*** Block opens ***

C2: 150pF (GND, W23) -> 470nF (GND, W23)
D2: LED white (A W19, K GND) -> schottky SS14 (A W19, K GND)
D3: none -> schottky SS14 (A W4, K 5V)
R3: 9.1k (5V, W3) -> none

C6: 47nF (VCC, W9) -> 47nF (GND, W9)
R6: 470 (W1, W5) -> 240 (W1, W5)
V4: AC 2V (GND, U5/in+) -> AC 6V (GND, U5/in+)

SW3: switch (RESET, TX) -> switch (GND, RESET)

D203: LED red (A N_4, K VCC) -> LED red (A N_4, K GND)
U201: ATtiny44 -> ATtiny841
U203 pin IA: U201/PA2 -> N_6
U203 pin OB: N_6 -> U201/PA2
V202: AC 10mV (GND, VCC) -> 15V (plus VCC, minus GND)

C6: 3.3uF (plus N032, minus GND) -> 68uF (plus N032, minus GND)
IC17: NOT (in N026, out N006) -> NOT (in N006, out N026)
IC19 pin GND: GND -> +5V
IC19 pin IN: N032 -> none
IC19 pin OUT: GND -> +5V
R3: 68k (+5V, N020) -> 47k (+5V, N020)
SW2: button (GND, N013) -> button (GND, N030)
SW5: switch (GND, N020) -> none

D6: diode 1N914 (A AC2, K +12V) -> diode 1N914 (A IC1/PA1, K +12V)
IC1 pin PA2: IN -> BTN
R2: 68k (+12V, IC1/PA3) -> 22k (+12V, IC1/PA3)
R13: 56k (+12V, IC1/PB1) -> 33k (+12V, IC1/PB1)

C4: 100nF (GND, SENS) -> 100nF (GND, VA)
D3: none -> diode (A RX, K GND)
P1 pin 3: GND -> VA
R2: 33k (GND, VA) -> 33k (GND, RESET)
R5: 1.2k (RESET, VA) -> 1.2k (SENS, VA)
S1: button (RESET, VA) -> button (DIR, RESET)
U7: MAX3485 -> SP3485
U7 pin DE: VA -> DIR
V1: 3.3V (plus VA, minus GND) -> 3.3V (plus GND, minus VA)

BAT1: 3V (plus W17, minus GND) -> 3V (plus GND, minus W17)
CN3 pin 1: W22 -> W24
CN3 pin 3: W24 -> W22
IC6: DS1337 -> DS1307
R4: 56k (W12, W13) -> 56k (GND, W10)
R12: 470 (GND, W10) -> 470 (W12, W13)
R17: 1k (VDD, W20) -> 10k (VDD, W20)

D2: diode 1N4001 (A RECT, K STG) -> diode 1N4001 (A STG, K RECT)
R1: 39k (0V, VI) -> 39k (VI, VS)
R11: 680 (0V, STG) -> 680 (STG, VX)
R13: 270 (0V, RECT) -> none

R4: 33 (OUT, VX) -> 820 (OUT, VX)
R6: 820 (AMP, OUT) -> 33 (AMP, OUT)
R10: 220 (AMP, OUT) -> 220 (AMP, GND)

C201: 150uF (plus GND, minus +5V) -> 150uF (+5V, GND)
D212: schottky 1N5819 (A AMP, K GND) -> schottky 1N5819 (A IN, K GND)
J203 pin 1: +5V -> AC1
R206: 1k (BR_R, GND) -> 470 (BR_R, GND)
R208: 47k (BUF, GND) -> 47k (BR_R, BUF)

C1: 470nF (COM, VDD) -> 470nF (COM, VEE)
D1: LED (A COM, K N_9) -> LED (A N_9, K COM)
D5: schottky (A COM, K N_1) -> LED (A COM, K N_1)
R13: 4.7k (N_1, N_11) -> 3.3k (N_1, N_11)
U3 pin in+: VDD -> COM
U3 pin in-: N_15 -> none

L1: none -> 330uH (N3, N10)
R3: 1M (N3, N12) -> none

*** Block closes ***

YOUR GOAL
From the first line of the data above through the line containing "SW3: switch (RESET, TX)", set each line down again exactly; include both ends and omit everything else.

RESULT
C2: 150pF (GND, W23) -> 470nF (GND, W23)
D2: LED white (A W19, K GND) -> schottky SS14 (A W19, K GND)
D3: none -> schottky SS14 (A W4, K 5V)
R3: 9.1k (5V, W3) -> none

C6: 47nF (VCC, W9) -> 47nF (GND, W9)
R6: 470 (W1, W5) -> 240 (W1, W5)
V4: AC 2V (GND, U5/in+) -> AC 6V (GND, U5/in+)

SW3: switch (RESET, TX) -> switch (GND, RESET)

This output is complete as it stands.